Start of Dataset entries

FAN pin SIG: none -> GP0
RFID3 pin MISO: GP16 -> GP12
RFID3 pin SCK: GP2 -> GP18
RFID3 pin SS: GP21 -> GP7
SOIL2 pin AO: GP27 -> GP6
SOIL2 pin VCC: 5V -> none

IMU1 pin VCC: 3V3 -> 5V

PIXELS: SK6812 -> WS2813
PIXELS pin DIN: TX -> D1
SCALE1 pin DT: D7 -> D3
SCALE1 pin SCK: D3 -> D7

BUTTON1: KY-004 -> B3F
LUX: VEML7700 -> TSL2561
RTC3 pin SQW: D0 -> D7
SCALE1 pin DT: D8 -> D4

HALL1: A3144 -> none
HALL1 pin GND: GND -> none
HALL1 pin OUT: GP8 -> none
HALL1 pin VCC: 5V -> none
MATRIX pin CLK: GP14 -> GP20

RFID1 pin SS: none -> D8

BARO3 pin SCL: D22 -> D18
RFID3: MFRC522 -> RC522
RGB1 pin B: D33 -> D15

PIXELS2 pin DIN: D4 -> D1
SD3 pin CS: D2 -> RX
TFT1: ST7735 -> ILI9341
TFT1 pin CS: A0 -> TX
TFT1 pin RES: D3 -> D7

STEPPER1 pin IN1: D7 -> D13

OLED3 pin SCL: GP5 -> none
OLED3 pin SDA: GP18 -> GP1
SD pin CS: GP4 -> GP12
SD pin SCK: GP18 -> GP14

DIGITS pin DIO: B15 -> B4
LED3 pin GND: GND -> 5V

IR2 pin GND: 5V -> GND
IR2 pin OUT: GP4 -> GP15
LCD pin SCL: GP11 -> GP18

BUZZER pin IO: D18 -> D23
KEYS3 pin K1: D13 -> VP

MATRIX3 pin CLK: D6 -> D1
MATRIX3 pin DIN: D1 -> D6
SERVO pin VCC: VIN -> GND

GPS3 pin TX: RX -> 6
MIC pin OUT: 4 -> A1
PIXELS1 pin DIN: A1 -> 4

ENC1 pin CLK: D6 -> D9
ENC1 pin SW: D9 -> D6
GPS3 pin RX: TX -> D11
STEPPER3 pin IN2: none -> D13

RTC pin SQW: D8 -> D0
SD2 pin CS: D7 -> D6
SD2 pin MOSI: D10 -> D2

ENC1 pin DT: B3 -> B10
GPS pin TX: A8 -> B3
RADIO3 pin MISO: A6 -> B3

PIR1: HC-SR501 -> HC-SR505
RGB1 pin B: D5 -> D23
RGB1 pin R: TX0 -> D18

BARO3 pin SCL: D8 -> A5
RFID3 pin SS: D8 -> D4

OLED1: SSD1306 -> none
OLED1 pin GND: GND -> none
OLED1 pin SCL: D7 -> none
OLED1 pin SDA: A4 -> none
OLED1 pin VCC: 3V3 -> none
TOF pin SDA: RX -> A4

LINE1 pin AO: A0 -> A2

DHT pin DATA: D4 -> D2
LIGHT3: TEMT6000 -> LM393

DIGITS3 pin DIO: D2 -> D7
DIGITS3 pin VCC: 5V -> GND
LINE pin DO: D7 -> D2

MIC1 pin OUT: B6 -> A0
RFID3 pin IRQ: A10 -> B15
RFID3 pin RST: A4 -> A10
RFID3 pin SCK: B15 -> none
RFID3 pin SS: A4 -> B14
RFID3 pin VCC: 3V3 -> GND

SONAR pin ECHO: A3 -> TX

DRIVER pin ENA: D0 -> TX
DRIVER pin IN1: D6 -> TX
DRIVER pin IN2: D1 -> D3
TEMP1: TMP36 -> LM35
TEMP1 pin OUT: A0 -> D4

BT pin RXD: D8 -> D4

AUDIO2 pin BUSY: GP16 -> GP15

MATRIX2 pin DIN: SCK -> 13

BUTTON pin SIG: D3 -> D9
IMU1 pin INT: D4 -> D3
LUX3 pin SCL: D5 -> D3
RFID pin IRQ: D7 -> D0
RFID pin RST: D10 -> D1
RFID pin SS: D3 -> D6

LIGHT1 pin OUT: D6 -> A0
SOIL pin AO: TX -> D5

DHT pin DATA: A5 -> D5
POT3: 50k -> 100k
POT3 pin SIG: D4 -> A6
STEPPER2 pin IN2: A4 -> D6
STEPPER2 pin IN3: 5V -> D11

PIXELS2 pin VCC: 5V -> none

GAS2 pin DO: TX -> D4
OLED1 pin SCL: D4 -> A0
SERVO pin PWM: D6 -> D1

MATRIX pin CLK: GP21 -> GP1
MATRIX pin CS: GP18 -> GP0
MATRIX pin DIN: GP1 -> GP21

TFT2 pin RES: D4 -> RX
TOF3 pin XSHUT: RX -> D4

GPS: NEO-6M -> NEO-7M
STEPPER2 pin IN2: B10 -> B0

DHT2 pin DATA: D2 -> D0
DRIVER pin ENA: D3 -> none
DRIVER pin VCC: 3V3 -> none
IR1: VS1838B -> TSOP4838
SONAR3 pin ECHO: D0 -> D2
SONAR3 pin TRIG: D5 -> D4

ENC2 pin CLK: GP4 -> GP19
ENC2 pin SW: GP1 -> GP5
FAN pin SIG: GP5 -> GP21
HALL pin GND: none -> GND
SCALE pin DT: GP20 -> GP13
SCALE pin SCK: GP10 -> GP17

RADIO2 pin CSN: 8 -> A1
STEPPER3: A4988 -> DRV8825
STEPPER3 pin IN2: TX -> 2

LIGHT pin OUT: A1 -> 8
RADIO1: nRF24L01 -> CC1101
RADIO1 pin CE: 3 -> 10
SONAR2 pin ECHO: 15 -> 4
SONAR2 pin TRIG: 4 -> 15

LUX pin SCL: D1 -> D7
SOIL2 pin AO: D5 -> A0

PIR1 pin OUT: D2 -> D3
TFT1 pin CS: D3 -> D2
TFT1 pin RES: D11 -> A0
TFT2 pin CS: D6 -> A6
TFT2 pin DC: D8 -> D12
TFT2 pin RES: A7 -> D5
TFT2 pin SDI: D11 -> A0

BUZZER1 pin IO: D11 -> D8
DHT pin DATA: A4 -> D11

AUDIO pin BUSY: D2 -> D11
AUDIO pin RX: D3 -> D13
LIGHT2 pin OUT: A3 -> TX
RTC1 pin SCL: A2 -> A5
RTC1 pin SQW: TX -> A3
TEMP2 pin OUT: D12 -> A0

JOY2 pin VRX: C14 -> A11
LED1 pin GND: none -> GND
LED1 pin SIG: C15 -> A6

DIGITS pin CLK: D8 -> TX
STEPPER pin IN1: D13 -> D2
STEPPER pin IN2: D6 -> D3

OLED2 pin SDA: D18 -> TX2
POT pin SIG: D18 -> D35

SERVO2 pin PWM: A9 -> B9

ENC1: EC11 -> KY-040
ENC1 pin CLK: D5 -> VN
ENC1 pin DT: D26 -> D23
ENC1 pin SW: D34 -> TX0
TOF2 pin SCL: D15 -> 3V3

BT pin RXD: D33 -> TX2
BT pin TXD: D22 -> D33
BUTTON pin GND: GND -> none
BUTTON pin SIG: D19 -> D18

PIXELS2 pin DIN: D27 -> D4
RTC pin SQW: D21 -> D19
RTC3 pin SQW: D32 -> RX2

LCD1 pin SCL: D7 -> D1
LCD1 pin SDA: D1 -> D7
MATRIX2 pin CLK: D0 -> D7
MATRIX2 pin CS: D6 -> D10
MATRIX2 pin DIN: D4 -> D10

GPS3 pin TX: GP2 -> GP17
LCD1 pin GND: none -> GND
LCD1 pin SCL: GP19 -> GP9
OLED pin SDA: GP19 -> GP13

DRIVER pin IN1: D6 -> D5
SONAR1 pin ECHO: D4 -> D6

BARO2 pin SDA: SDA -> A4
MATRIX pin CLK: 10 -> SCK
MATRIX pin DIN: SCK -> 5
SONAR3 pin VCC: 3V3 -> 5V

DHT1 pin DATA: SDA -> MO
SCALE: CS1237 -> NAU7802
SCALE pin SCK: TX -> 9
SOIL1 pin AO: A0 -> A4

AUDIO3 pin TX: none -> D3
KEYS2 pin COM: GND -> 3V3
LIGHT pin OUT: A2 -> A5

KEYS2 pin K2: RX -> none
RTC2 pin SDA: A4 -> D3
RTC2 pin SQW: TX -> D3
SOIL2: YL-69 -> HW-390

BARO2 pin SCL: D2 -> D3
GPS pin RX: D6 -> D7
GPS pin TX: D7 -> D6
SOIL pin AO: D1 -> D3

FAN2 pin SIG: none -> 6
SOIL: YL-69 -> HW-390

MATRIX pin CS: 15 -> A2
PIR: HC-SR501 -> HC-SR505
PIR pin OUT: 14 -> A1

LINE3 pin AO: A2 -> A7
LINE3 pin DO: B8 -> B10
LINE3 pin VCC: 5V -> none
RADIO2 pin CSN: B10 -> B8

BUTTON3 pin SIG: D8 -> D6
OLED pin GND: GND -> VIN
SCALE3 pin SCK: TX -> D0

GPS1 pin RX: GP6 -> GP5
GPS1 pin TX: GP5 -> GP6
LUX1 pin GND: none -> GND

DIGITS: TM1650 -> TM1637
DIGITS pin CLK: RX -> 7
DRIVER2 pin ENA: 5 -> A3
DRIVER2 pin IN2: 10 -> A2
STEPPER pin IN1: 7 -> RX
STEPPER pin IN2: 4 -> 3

End of Dataset entries

The task — Nothing but the lines from the one containing "SCALE3 pin SCK: TX -> D0" through the last line of the data above should be given again, each exactly as it stands.

Completed task —
SCALE3 pin SCK: TX -> D0

GPS1 pin RX: GP6 -> GP5
GPS1 pin TX: GP5 -> GP6
LUX1 pin GND: none -> GND

DIGITS: TM1650 -> TM1637
DIGITS pin CLK: RX -> 7
DRIVER2 pin ENA: 5 -> A3
DRIVER2 pin IN2: 10 -> A2
STEPPER pin IN1: 7 -> RX
STEPPER pin IN2: 4 -> 3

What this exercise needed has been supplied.